Below is some data. Retype exactly the lines starting at the one with "R8: 6.2k (N_4, VDD) -> 1.2k (N_4, VDD)" and ending at the one with "V1: 2.5V (plus".

[Provided data Boundary: Start]

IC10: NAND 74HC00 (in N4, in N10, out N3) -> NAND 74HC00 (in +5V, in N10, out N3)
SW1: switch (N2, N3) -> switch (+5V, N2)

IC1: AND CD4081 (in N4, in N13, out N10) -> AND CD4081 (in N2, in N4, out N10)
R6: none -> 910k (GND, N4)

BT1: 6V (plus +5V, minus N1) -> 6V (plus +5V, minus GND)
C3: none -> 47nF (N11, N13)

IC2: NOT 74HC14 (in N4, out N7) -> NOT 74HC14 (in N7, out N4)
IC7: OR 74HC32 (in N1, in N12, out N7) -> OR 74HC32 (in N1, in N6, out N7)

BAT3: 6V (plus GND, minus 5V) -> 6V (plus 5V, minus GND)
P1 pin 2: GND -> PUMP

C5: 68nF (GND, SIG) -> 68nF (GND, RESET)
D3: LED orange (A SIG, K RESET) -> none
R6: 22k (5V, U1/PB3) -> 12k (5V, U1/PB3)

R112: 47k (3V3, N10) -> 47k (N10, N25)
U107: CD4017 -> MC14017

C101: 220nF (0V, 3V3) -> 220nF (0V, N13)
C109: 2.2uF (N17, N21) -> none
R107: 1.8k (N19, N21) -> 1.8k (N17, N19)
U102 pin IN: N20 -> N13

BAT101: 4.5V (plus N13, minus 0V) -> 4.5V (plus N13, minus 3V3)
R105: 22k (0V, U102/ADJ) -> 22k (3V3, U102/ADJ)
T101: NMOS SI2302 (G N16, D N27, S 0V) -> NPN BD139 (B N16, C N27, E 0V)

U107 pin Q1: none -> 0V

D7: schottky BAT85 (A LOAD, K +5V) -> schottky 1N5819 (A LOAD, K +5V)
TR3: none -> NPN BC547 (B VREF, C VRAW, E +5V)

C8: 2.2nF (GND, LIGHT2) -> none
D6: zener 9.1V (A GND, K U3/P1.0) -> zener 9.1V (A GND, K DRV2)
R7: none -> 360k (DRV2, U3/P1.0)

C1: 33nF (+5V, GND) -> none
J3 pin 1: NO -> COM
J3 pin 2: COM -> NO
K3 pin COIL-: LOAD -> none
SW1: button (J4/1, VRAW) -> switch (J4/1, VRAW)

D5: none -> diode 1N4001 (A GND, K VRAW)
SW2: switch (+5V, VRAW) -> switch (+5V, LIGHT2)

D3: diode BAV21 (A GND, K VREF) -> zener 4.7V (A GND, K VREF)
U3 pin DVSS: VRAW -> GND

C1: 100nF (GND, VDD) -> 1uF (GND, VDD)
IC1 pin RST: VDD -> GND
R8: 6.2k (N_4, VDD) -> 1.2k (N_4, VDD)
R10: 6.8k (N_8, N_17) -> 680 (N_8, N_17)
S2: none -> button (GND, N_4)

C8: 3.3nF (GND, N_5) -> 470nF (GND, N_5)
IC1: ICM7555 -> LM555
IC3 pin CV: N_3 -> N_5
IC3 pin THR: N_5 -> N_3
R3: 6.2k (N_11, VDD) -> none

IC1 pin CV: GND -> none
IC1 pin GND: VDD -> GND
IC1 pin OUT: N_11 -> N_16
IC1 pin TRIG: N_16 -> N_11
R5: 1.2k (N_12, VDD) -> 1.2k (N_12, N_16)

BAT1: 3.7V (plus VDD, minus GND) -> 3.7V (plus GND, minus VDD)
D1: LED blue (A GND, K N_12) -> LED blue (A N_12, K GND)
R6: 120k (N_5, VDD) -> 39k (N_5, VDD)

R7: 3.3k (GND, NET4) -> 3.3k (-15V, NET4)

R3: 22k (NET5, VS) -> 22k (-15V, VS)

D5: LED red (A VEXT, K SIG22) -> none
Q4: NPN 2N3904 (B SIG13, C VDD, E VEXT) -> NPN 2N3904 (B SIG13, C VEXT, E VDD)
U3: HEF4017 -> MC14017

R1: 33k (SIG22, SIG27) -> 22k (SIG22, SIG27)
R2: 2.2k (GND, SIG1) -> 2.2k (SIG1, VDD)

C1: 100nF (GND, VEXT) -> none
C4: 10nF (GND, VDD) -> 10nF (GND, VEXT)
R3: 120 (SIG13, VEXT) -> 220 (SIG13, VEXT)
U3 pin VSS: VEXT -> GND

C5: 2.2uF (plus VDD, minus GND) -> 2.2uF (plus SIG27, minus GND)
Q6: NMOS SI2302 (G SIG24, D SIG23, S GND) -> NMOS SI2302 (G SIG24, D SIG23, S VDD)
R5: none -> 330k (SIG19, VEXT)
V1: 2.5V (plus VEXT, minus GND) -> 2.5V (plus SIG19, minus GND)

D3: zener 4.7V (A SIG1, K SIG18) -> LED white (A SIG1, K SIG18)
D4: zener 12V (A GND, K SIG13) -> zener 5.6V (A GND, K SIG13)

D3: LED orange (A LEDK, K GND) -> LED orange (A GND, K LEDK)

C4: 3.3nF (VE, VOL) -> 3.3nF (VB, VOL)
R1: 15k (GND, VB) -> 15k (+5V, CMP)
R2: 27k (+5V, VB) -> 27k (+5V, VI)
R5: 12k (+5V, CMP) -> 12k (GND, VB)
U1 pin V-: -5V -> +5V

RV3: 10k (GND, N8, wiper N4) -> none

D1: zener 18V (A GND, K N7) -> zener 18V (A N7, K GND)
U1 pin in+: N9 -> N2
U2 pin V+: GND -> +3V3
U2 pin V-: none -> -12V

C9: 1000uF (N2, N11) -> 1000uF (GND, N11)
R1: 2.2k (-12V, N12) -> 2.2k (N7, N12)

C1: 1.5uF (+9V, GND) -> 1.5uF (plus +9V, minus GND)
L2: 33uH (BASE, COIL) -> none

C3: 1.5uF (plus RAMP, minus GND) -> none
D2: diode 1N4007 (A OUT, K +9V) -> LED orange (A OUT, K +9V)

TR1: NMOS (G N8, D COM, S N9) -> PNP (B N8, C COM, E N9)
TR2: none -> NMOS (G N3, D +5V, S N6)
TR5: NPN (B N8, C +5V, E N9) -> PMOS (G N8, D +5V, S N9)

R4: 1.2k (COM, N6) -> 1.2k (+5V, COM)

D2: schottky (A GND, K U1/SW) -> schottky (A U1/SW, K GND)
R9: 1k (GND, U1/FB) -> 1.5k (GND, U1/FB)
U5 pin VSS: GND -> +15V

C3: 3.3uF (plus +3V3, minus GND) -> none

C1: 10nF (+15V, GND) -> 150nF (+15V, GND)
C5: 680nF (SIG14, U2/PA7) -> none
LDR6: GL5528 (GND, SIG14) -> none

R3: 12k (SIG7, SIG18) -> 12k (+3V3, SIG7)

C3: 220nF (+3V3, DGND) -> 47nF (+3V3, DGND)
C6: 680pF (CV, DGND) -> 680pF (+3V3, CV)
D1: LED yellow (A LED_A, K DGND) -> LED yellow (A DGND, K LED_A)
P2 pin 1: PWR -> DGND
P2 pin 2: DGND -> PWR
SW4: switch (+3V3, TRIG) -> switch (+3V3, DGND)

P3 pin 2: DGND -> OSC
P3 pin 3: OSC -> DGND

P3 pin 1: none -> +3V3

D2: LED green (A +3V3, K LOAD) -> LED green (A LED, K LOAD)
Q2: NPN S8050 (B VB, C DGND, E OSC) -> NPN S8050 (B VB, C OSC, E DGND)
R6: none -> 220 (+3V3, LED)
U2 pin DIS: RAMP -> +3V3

[Provided data Boundary: End]

● **Solution for this exercise**:
R8: 6.2k (N_4, VDD) -> 1.2k (N_4, VDD)
R10: 6.8k (N_8, N_17) -> 680 (N_8, N_17)
S2: none -> button (GND, N_4)

C8: 3.3nF (GND, N_5) -> 470nF (GND, N_5)
IC1: ICM7555 -> LM555
IC3 pin CV: N_3 -> N_5
IC3 pin THR: N_5 -> N_3
R3: 6.2k (N_11, VDD) -> none

IC1 pin CV: GND -> none
IC1 pin GND: VDD -> GND
IC1 pin OUT: N_11 -> N_16
IC1 pin TRIG: N_16 -> N_11
R5: 1.2k (N_12, VDD) -> 1.2k (N_12, N_16)

BAT1: 3.7V (plus VDD, minus GND) -> 3.7V (plus GND, minus VDD)
D1: LED blue (A GND, K N_12) -> LED blue (A N_12, K GND)
R6: 120k (N_5, VDD) -> 39k (N_5, VDD)

R7: 3.3k (GND, NET4) -> 3.3k (-15V, NET4)

R3: 22k (NET5, VS) -> 22k (-15V, VS)

D5: LED red (A VEXT, K SIG22) -> none
Q4: NPN 2N3904 (B SIG13, C VDD, E VEXT) -> NPN 2N3904 (B SIG13, C VEXT, E VDD)
U3: HEF4017 -> MC14017

R1: 33k (SIG22, SIG27) -> 22k (SIG22, SIG27)
R2: 2.2k (GND, SIG1) -> 2.2k (SIG1, VDD)

C1: 100nF (GND, VEXT) -> none
C4: 10nF (GND, VDD) -> 10nF (GND, VEXT)
R3: 120 (SIG13, VEXT) -> 220 (SIG13, VEXT)
U3 pin VSS: VEXT -> GND

C5: 2.2uF (plus VDD, minus GND) -> 2.2uF (plus SIG27, minus GND)
Q6: NMOS SI2302 (G SIG24, D SIG23, S GND) -> NMOS SI2302 (G SIG24, D SIG23, S VDD)
R5: none -> 330k (SIG19, VEXT)
V1: 2.5V (plus VEXT, minus GND) -> 2.5V (plus SIG19, minus GND)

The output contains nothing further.